> **Your objective**
The answer must be the data, repeated exactly.

(Items listed in a dataset)
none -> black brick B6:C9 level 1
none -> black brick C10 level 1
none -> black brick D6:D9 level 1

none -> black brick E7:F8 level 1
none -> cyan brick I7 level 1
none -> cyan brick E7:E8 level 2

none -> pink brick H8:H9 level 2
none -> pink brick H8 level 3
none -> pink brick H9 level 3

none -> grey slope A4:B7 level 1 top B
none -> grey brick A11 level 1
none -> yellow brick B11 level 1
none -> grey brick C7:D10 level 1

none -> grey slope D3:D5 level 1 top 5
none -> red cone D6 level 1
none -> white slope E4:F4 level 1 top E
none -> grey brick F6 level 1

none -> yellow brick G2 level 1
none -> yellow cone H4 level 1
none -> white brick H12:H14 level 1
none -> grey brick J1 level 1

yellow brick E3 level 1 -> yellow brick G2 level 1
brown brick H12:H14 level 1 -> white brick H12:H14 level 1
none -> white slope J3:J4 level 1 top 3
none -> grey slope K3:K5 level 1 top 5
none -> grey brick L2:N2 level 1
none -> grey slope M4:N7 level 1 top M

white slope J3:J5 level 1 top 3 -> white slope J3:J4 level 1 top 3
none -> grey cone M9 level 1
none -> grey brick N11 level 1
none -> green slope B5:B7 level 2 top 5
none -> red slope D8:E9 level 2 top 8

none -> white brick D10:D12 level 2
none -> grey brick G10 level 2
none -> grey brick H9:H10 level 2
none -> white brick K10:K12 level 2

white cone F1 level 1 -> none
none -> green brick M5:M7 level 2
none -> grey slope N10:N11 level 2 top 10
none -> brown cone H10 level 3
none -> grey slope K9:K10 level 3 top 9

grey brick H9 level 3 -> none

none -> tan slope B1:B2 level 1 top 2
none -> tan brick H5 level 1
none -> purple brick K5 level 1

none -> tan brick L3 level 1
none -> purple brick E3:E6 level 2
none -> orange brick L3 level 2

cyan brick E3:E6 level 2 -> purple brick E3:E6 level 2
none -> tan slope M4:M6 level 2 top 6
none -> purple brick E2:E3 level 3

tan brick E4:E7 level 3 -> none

> **Result for this task**
none -> black brick B6:C9 level 1
none -> black brick C10 level 1
none -> black brick D6:D9 level 1

none -> black brick E7:F8 level 1
none -> cyan brick I7 level 1
none -> cyan brick E7:E8 level 2

none -> pink brick H8:H9 level 2
none -> pink brick H8 level 3
none -> pink brick H9 level 3

none -> grey slope A4:B7 level 1 top B
none -> grey brick A11 level 1
none -> yellow brick B11 level 1
none -> grey brick C7:D10 level 1

none -> grey slope D3:D5 level 1 top 5
none -> red cone D6 level 1
none -> white slope E4:F4 level 1 top E
none -> grey brick F6 level 1

none -> yellow brick G2 level 1
none -> yellow cone H4 level 1
none -> white brick H12:H14 level 1
none -> grey brick J1 level 1

yellow brick E3 level 1 -> yellow brick G2 level 1
brown brick H12:H14 level 1 -> white brick H12:H14 level 1
none -> white slope J3:J4 level 1 top 3
none -> grey slope K3:K5 level 1 top 5
none -> grey brick L2:N2 level 1
none -> grey slope M4:N7 level 1 top M

white slope J3:J5 level 1 top 3 -> white slope J3:J4 level 1 top 3
none -> grey cone M9 level 1
none -> grey brick N11 level 1
none -> green slope B5:B7 level 2 top 5
none -> red slope D8:E9 level 2 top 8

none -> white brick D10:D12 level 2
none -> grey brick G10 level 2
none -> grey brick H9:H10 level 2
none -> white brick K10:K12 level 2

white cone F1 level 1 -> none
none -> green brick M5:M7 level 2
none -> grey slope N10:N11 level 2 top 10
none -> brown cone H10 level 3
none -> grey slope K9:K10 level 3 top 9

grey brick H9 level 3 -> none

none -> tan slope B1:B2 level 1 top 2
none -> tan brick H5 level 1
none -> purple brick K5 level 1

none -> tan brick L3 level 1
none -> purple brick E3:E6 level 2
none -> orange brick L3 level 2

cyan brick E3:E6 level 2 -> purple brick E3:E6 level 2
none -> tan slope M4:M6 level 2 top 6
none -> purple brick E2:E3 level 3

tan brick E4:E7 level 3 -> none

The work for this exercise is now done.